▼

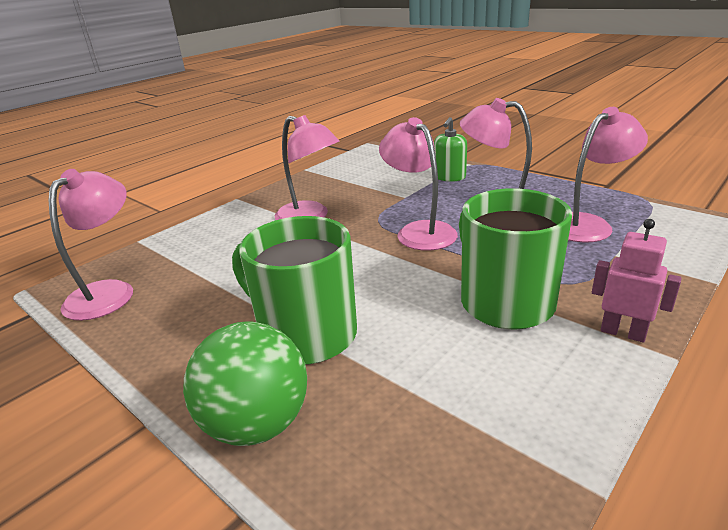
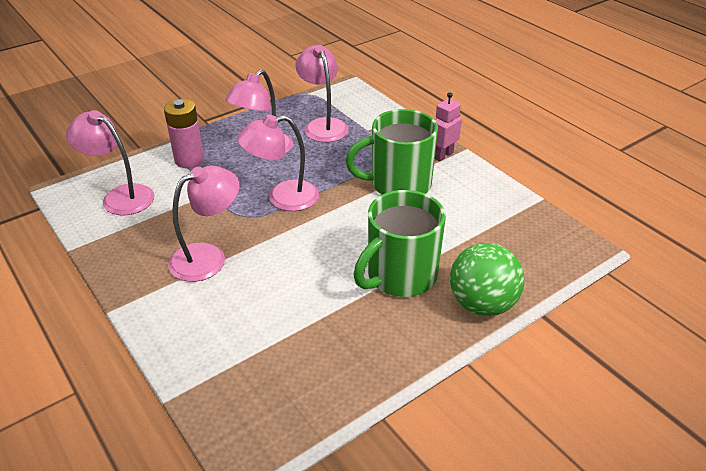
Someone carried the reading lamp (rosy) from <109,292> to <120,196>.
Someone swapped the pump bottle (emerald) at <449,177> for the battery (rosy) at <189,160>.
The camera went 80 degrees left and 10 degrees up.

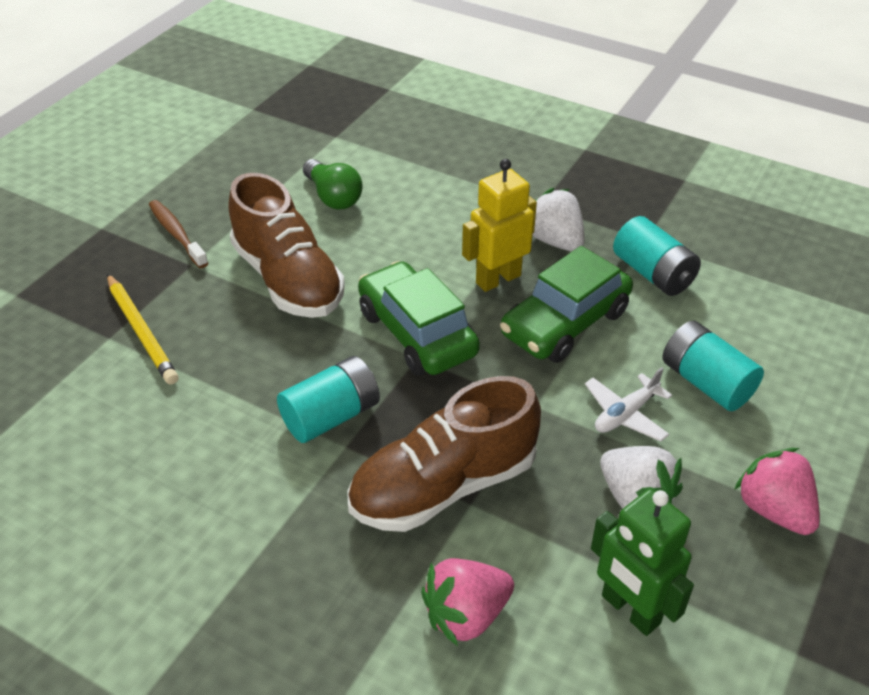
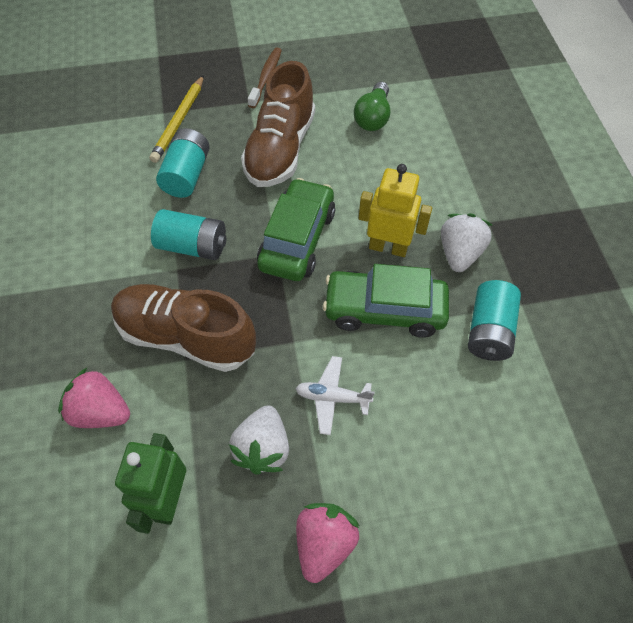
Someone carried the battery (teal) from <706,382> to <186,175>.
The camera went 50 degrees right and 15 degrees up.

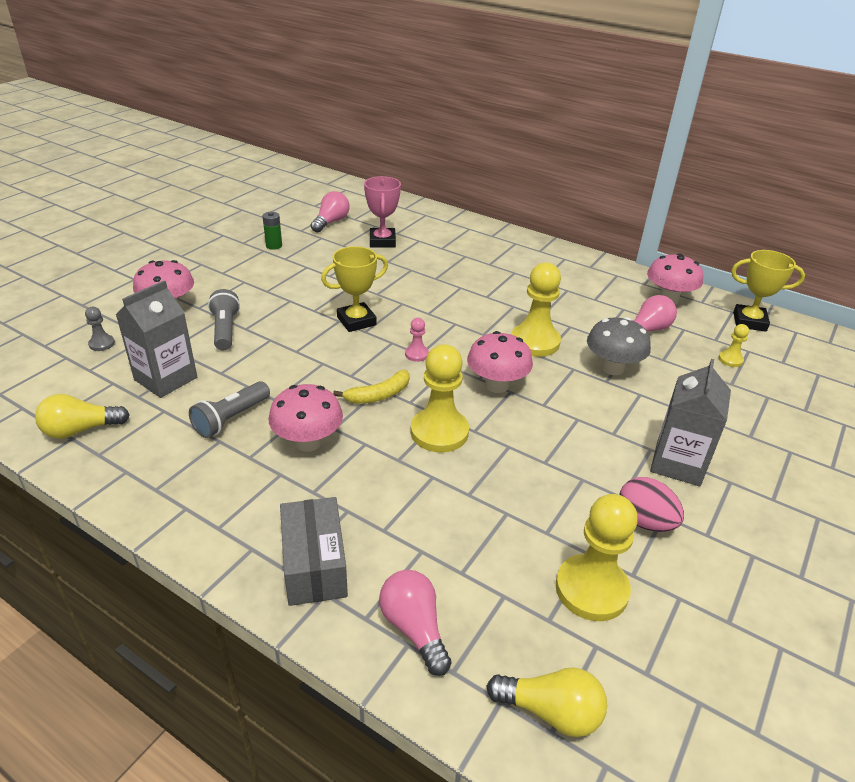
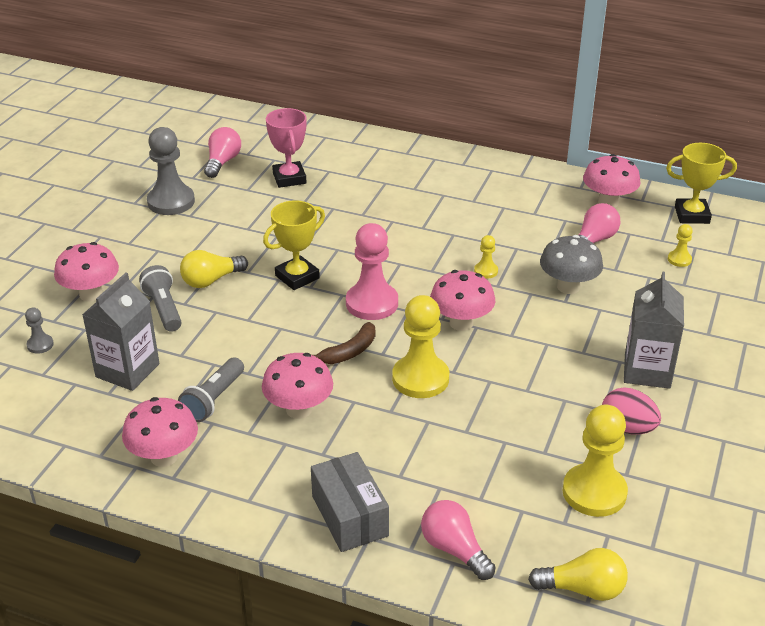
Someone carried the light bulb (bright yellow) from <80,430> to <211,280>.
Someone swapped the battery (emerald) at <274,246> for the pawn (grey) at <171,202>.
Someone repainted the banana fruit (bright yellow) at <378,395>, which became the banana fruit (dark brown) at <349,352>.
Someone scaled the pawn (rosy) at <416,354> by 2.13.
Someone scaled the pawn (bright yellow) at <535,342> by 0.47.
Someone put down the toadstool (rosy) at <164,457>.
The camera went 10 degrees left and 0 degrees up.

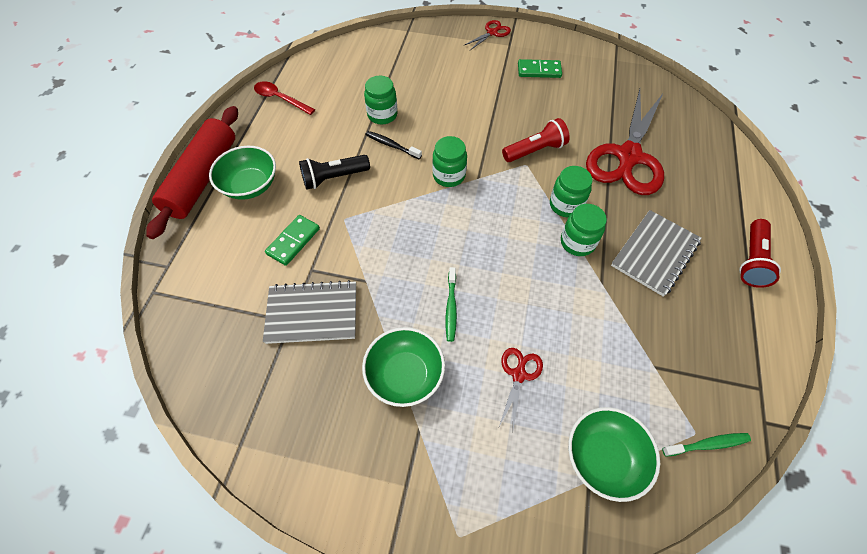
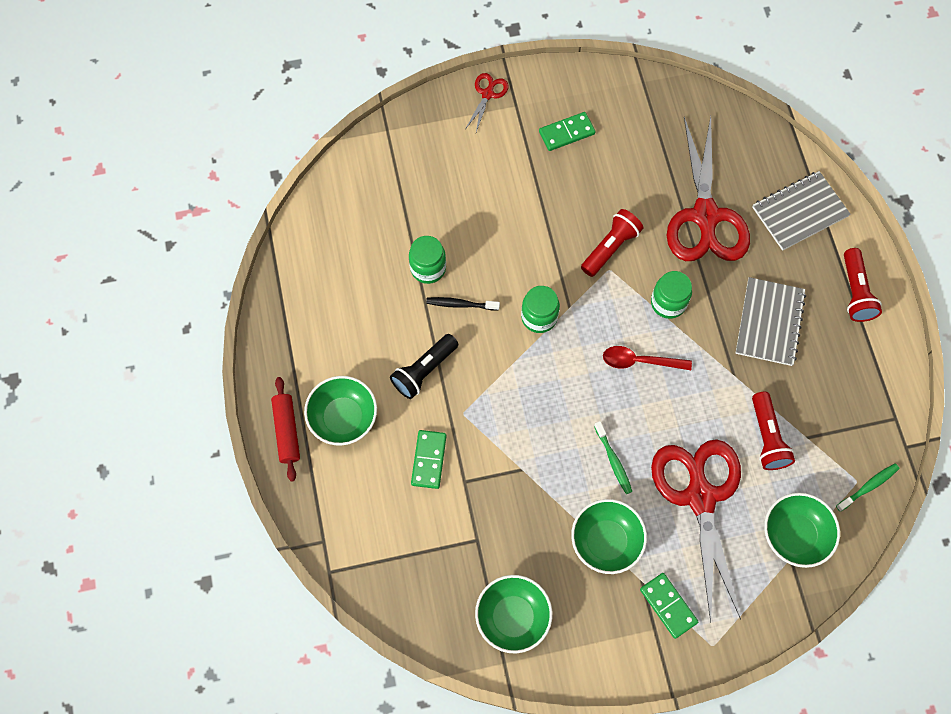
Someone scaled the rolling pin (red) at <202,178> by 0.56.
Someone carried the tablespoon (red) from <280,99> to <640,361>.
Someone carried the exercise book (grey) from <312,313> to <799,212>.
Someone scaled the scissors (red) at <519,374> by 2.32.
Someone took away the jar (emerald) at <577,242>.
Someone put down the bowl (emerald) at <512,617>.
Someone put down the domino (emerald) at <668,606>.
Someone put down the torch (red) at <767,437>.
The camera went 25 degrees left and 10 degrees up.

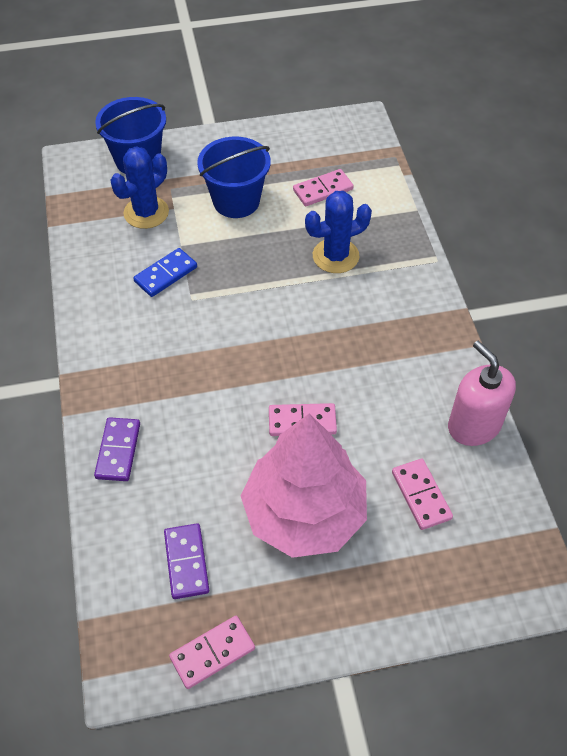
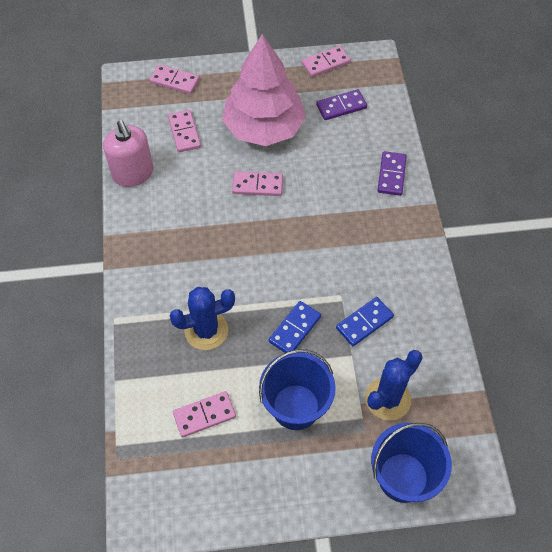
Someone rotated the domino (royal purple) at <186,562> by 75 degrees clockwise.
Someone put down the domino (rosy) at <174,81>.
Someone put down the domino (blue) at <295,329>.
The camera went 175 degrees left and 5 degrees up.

▲

Problem requirements: All that should appear in the answer is the lines above from the line with "Someone put down the domino (emerald)" through the line with "Someone put down the domino (rosy)", retyped exactly, pictures left out.

Written answer:
Someone put down the domino (emerald) at <668,606>.
Someone put down the torch (red) at <767,437>.
The camera went 25 degrees left and 10 degrees up.

Someone rotated the domino (royal purple) at <186,562> by 75 degrees clockwise.
Someone put down the domino (rosy) at <174,81>.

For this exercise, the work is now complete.